→ **Records shown**
=== Begin Enclosure ===

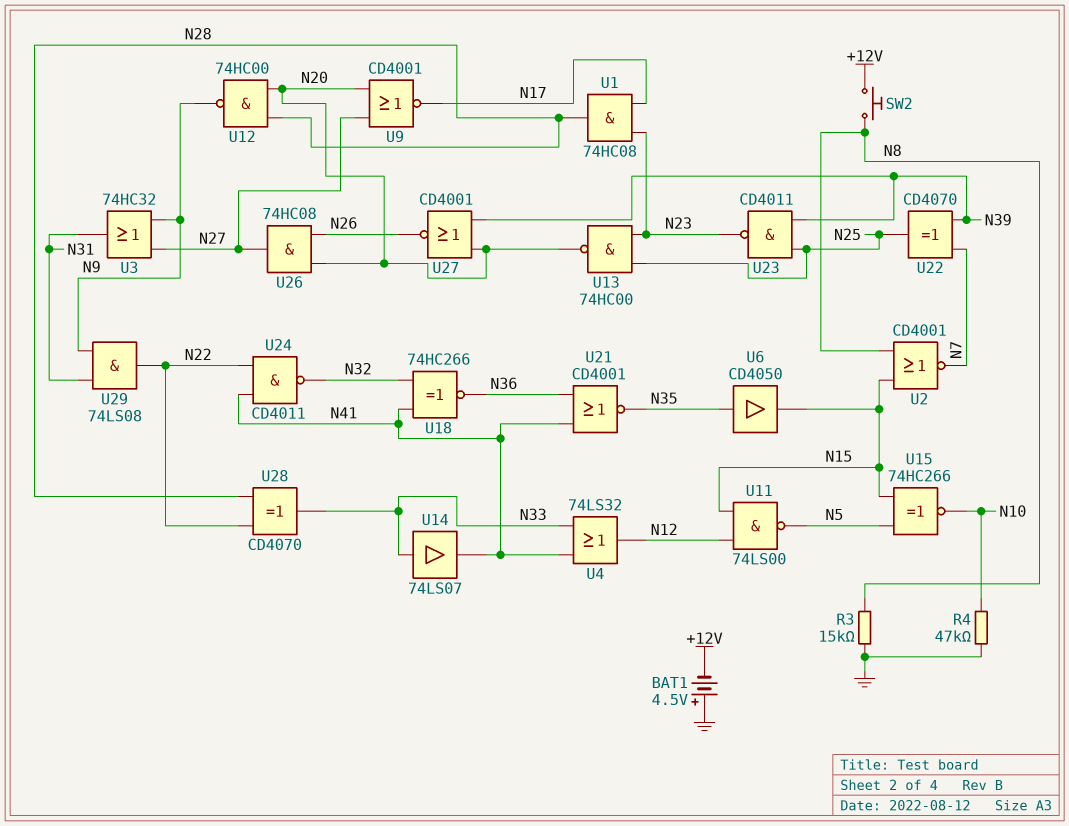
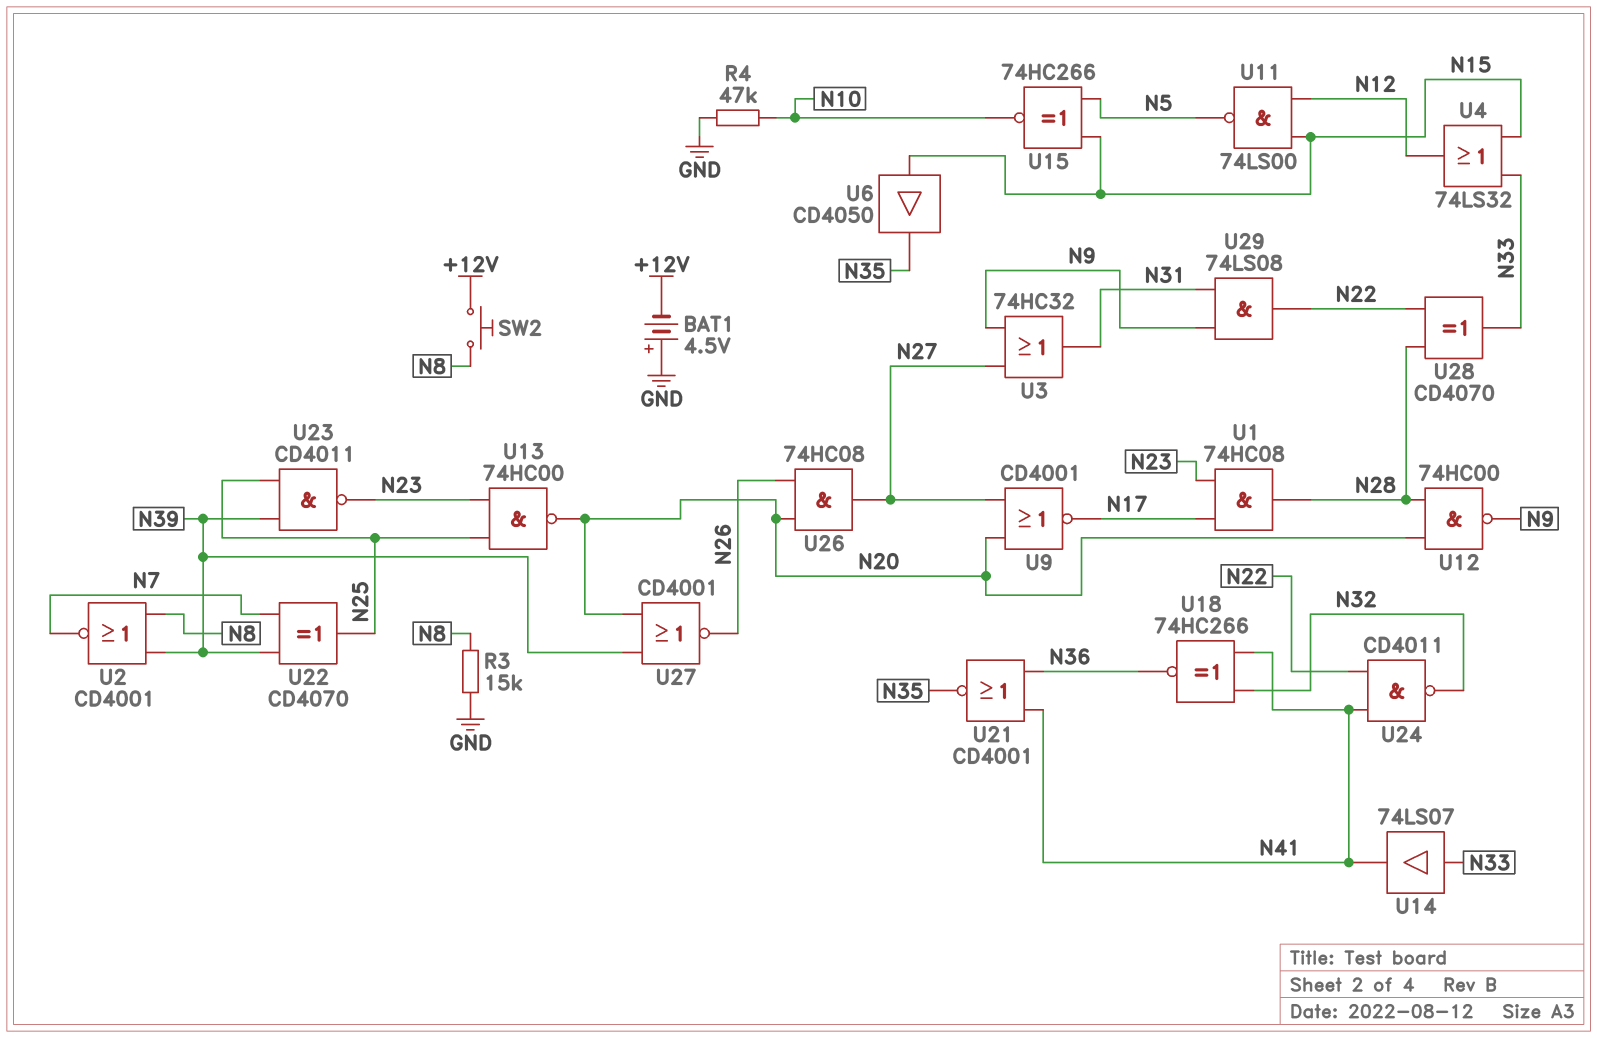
U2: NOR CD4001 (in N8, in N15, out N7) -> NOR CD4001 (in N8, in N39, out N7)
U4: OR 74LS32 (in N33, in N41, out N12) -> OR 74LS32 (in N15, in N33, out N12)
U6: buffer CD4050 (in N35, out N15) -> buffer CD4050 (in N15, out N35)

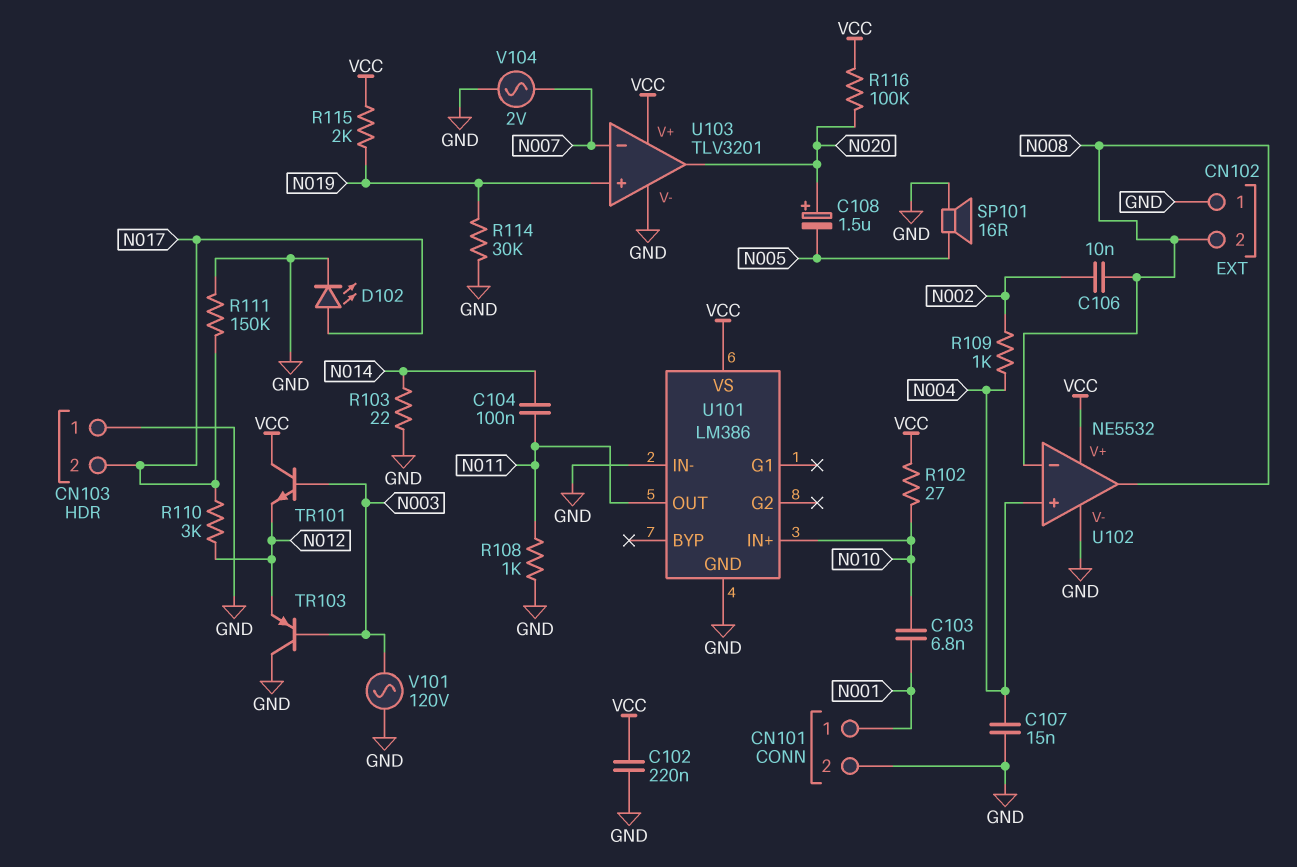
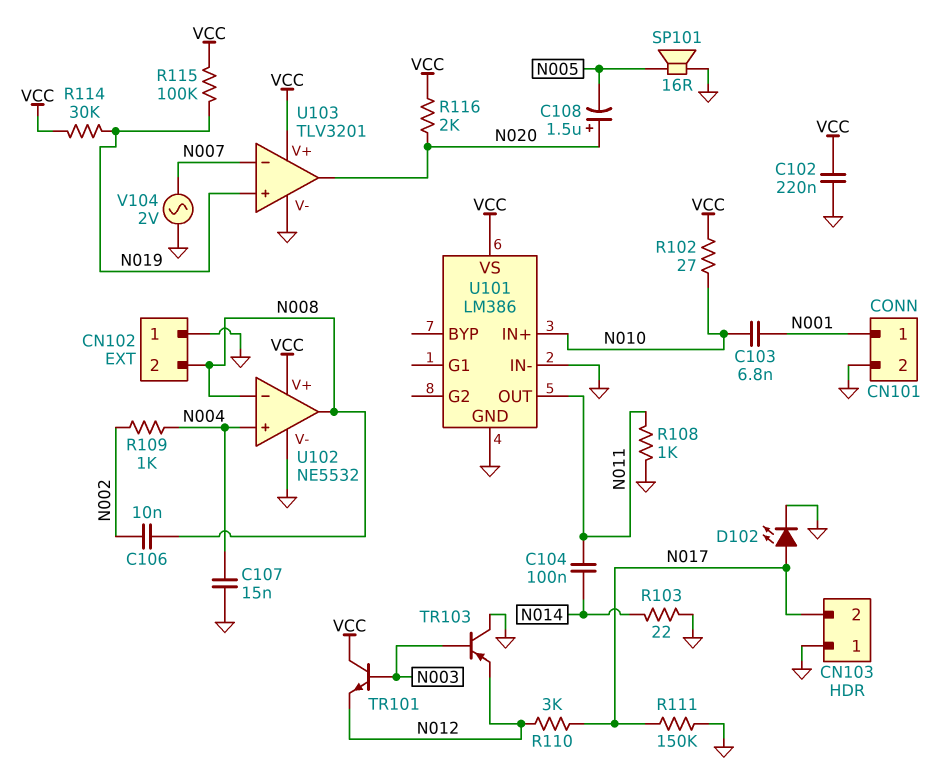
R114: 30k (GND, N019) -> 30k (N019, VCC)
R115: 2k (N019, VCC) -> 100k (N019, VCC)
R116: 100k (N020, VCC) -> 2k (N020, VCC)
V101: AC 120V (GND, N003) -> none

=== End Enclosure ===

→ **Task to complete**
No picture is to appear in the copy; every entry above is otherwise to be printed verbatim.

→ **Exercise response**
U2: NOR CD4001 (in N8, in N15, out N7) -> NOR CD4001 (in N8, in N39, out N7)
U4: OR 74LS32 (in N33, in N41, out N12) -> OR 74LS32 (in N15, in N33, out N12)
U6: buffer CD4050 (in N35, out N15) -> buffer CD4050 (in N15, out N35)

R114: 30k (GND, N019) -> 30k (N019, VCC)
R115: 2k (N019, VCC) -> 100k (N019, VCC)
R116: 100k (N020, VCC) -> 2k (N020, VCC)
V101: AC 120V (GND, N003) -> none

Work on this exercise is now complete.